● **Written exercise**:
Return the data verbatim, starting at its first line and stopping after the line that contains "teenager [174, 884]".

● **Task input**:

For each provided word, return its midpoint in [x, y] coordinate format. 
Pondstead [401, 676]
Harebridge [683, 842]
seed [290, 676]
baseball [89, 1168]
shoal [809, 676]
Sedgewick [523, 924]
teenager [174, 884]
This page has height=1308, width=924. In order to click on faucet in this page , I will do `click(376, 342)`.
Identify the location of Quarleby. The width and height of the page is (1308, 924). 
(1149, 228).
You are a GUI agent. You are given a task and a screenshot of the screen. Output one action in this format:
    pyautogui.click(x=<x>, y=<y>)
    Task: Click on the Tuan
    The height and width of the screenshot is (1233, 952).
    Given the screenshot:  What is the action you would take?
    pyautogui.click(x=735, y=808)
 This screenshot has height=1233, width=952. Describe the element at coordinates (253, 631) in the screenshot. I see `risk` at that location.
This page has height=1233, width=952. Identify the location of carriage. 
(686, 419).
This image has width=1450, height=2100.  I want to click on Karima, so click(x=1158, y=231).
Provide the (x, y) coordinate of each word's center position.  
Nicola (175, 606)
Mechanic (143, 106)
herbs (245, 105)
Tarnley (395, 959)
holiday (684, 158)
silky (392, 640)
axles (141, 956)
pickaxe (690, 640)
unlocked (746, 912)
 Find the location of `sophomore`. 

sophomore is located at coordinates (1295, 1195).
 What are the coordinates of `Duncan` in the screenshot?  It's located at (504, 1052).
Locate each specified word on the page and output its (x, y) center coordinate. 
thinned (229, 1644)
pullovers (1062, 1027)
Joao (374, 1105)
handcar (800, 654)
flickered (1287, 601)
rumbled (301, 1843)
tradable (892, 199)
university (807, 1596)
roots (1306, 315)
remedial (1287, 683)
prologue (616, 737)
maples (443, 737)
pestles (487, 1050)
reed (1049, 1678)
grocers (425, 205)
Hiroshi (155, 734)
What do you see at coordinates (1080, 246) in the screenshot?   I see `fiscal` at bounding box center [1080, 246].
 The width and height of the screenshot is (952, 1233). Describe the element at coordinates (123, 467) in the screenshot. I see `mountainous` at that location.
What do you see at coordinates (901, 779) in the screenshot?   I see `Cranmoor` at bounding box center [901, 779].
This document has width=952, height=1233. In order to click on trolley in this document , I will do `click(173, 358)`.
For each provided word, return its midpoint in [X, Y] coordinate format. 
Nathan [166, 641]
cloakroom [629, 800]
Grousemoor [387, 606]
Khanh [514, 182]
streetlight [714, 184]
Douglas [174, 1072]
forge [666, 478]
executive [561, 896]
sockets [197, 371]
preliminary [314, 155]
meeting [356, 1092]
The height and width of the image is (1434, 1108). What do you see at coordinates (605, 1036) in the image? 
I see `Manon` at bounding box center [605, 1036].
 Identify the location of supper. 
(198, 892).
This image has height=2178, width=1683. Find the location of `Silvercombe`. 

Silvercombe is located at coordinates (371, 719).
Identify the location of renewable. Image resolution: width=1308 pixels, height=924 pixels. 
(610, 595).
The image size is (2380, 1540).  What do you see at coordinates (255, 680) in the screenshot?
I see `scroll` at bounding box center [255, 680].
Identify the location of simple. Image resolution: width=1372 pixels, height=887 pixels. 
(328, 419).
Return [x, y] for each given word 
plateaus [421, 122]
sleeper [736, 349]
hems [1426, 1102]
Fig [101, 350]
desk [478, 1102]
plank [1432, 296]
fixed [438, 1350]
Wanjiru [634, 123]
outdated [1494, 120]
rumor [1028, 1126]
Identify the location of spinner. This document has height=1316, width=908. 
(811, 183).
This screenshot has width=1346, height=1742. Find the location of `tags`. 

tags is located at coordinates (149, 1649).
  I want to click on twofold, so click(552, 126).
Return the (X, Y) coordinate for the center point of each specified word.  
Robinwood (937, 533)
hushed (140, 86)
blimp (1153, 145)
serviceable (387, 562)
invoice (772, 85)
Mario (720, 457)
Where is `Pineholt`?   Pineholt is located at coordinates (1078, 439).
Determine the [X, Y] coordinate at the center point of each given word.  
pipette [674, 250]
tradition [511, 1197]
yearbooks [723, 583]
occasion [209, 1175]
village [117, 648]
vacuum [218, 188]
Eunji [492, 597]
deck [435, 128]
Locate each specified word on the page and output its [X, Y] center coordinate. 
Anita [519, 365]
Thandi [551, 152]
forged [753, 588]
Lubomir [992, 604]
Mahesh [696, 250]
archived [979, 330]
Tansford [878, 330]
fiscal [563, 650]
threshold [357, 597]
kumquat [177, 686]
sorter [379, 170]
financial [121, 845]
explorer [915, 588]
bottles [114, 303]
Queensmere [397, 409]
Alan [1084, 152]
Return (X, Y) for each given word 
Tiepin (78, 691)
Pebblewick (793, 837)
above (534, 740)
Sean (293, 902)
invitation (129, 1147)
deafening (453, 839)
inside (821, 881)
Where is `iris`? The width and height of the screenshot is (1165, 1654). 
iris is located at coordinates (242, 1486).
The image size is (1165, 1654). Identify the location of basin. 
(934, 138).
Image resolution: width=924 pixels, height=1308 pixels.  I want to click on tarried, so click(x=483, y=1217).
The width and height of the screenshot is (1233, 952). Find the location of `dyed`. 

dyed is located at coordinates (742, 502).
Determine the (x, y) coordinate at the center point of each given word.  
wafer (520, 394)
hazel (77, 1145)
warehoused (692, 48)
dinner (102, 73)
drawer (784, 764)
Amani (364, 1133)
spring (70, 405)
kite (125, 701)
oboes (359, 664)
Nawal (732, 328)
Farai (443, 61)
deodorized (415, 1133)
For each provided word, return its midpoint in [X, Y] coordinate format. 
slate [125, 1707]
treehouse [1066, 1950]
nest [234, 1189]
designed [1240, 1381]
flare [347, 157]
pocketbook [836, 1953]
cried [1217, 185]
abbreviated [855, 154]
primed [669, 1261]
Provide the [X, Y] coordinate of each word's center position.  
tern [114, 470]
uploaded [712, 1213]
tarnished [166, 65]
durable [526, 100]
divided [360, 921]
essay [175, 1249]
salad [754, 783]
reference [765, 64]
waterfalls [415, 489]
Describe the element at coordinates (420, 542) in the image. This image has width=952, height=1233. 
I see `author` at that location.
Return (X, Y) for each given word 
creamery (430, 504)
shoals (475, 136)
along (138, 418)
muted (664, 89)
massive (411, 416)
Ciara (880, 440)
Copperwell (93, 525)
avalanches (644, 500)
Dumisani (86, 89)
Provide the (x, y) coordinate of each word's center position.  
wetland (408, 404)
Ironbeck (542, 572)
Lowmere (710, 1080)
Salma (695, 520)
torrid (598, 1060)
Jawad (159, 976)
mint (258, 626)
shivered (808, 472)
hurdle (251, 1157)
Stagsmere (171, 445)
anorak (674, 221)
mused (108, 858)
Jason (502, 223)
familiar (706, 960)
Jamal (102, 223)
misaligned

● **Task solution**:
For each provided word, return its midpoint in [x, y] coordinate format. 
Pondstead [401, 676]
Harebridge [683, 842]
seed [290, 676]
baseball [89, 1168]
shoal [809, 676]
Sedgewick [523, 924]
teenager [174, 884]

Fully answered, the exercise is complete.